Image comparison data
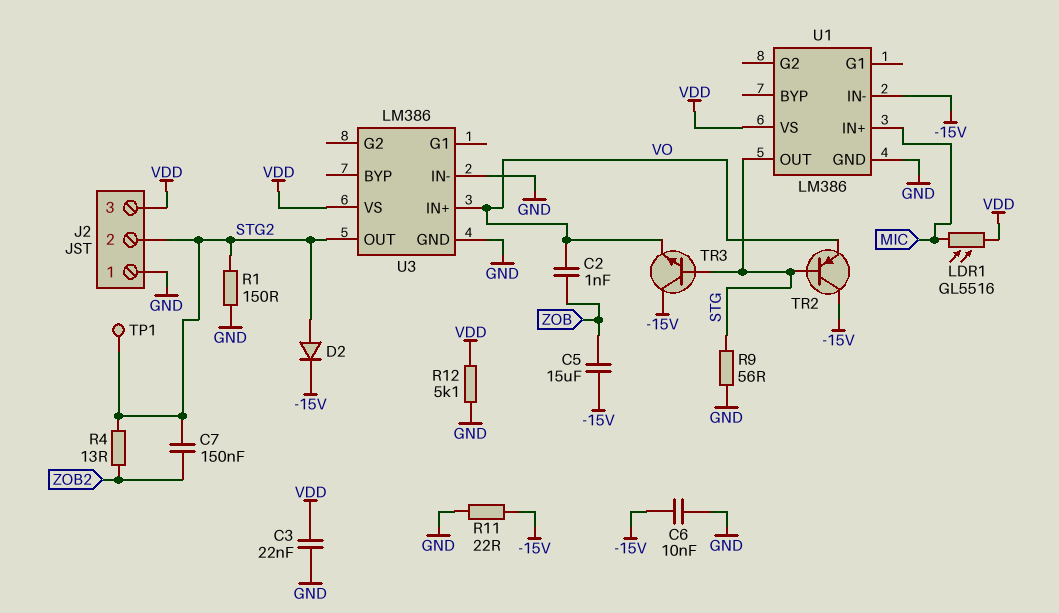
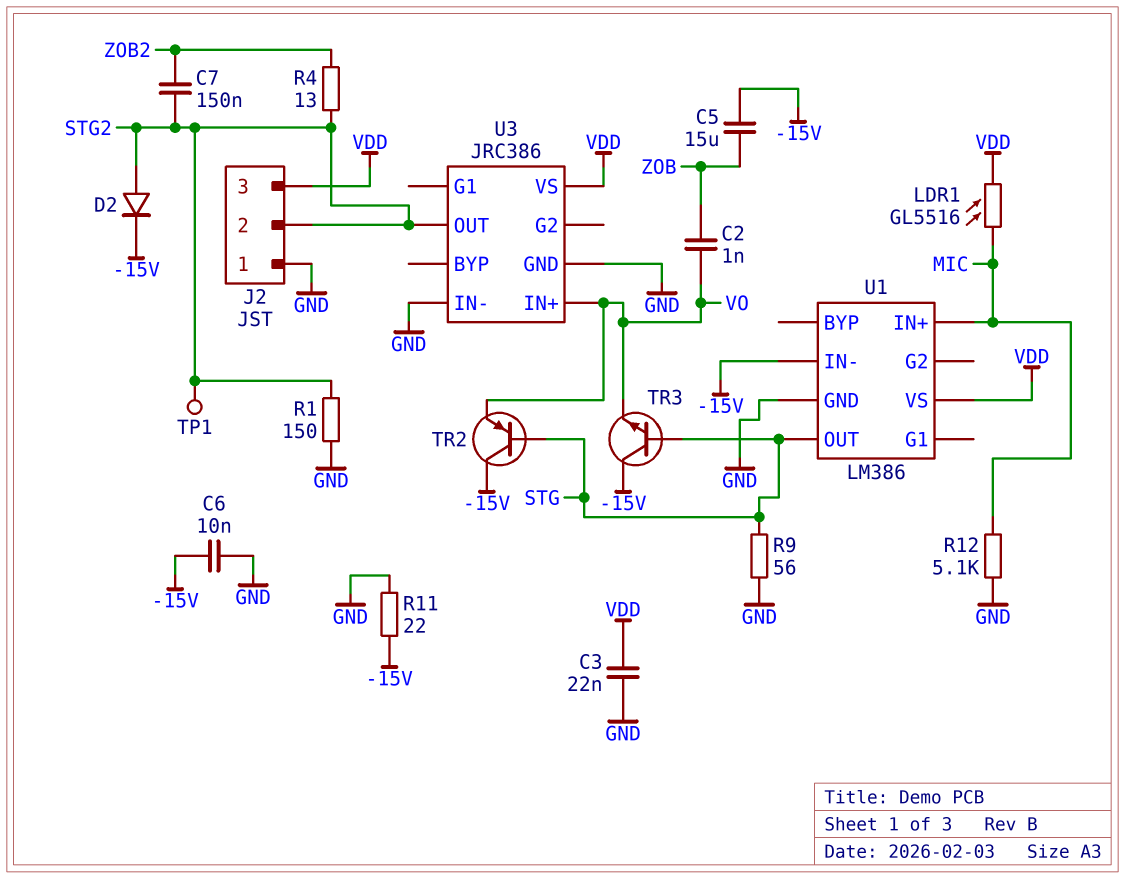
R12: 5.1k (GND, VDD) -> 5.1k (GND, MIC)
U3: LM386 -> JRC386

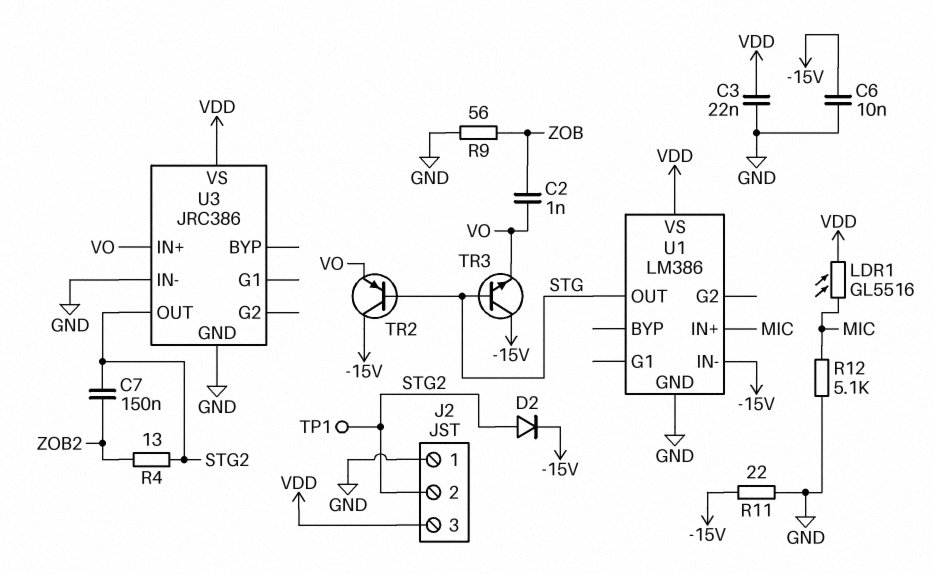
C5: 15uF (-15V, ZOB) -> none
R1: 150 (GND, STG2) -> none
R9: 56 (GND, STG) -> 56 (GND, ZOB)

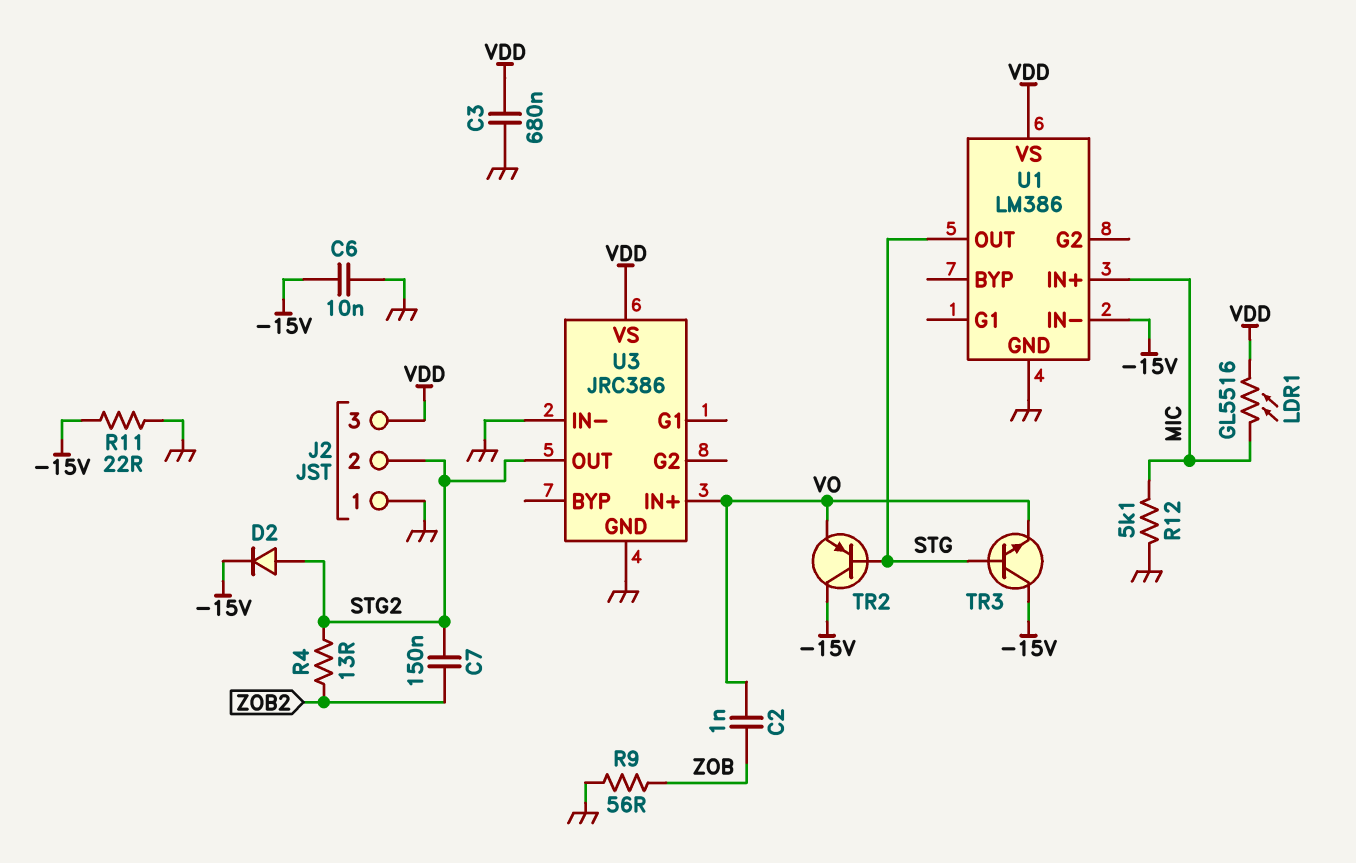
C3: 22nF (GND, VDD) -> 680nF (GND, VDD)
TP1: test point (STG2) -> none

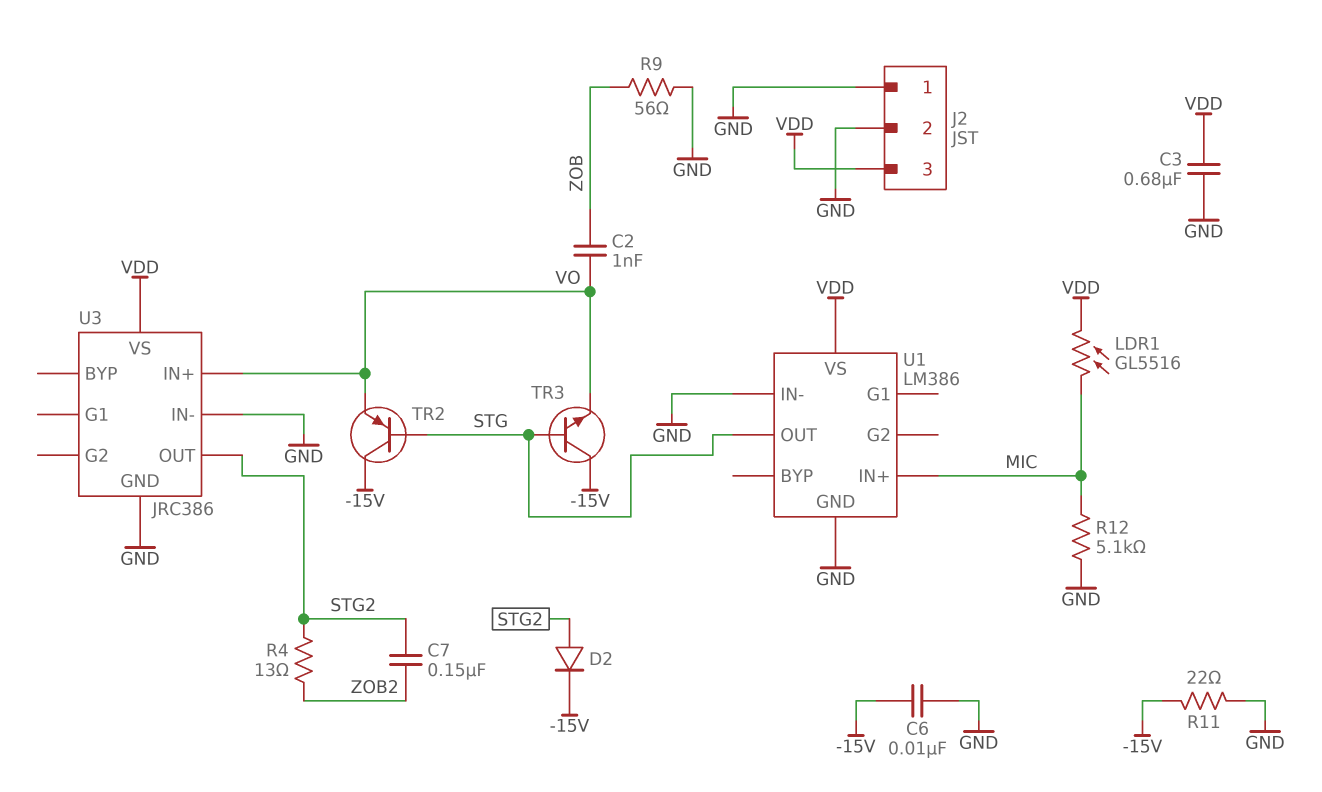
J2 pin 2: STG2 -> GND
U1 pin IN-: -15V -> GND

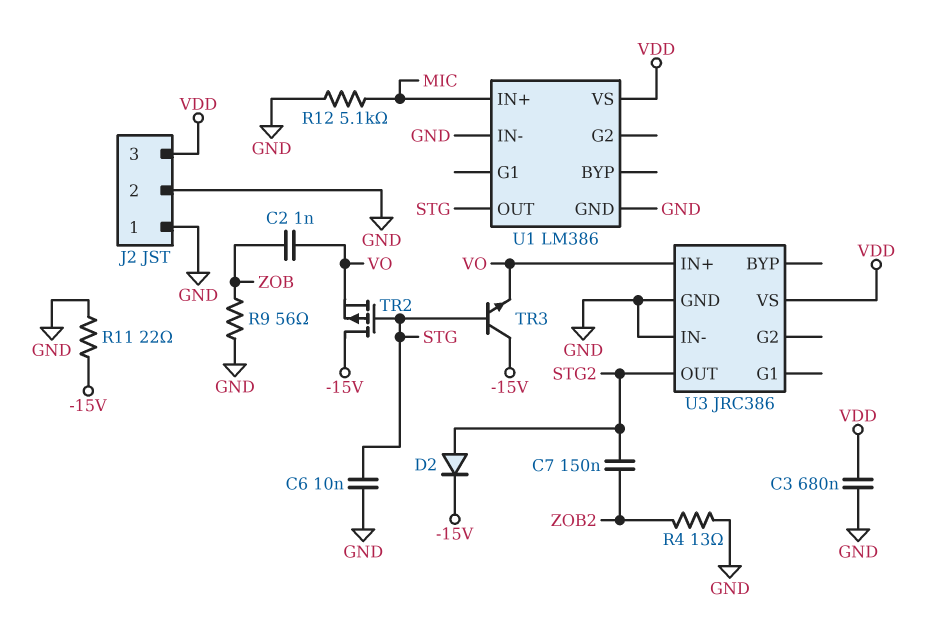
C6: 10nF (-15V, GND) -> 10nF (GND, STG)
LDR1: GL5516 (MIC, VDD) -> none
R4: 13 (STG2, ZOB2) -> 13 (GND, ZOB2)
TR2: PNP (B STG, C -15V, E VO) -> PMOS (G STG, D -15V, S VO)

Task brief: Begin with the first line of the records and repeat every line up to the one with "R4: 13 (STG2, ZOB2) -> 13 (GND, ZOB2)", counting that line too. Pictures are not part of the copy.

Task output:
R12: 5.1k (GND, VDD) -> 5.1k (GND, MIC)
U3: LM386 -> JRC386

C5: 15uF (-15V, ZOB) -> none
R1: 150 (GND, STG2) -> none
R9: 56 (GND, STG) -> 56 (GND, ZOB)

C3: 22nF (GND, VDD) -> 680nF (GND, VDD)
TP1: test point (STG2) -> none

J2 pin 2: STG2 -> GND
U1 pin IN-: -15V -> GND

C6: 10nF (-15V, GND) -> 10nF (GND, STG)
LDR1: GL5516 (MIC, VDD) -> none
R4: 13 (STG2, ZOB2) -> 13 (GND, ZOB2)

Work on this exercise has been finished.